Assignment → Copy exactly, and only, the lines from the one containing "(289, 99) = (215, 116): green" through the last line of the records below.

[Object matching data]
-.-.-

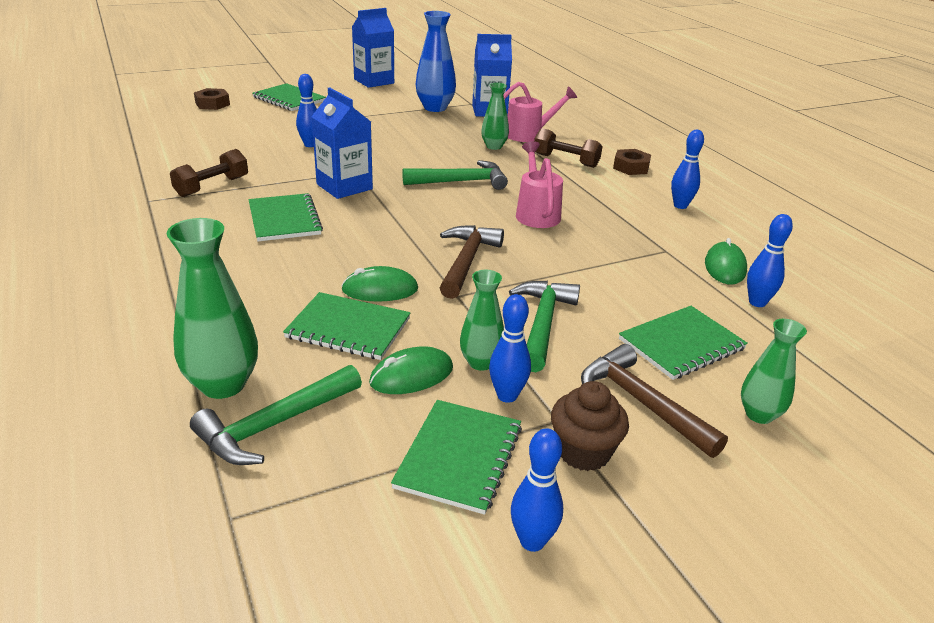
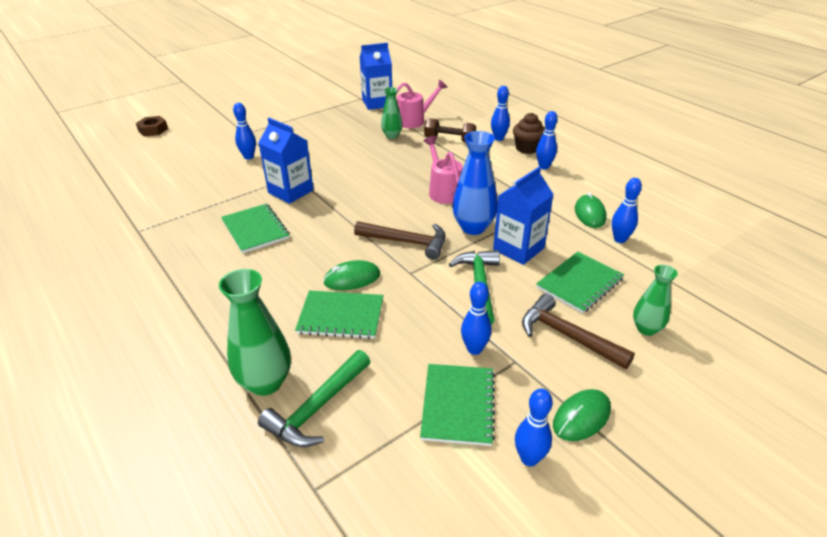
camera: 10 degrees left, 5 degrees up
(212, 186) = (185, 209): brown dumbbell -> none
(289, 99) = (215, 116): green notebook -> none
(374, 81) = (277, 88): blue carton -> blue carton (518, 249)
(411, 375) = (401, 346): green mouse -> green mouse (581, 417)
(435, 108) = (334, 106): blue vase -> blue vase (473, 227)
(461, 182) = (378, 172): green hammer -> none
(466, 261) = (407, 242): brown hammer -> brown hammer turned 105 degrees clockwise
(481, 362) = (447, 326): green vase -> none
(583, 452) = (541, 383): brown cupcake -> brown cupcake (527, 148)
(631, 167) = (498, 138): brown nut -> blue bowling pin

-.-.-

Exercise response →
(289, 99) = (215, 116): green notebook -> none
(374, 81) = (277, 88): blue carton -> blue carton (518, 249)
(411, 375) = (401, 346): green mouse -> green mouse (581, 417)
(435, 108) = (334, 106): blue vase -> blue vase (473, 227)
(461, 182) = (378, 172): green hammer -> none
(466, 261) = (407, 242): brown hammer -> brown hammer turned 105 degrees clockwise
(481, 362) = (447, 326): green vase -> none
(583, 452) = (541, 383): brown cupcake -> brown cupcake (527, 148)
(631, 167) = (498, 138): brown nut -> blue bowling pin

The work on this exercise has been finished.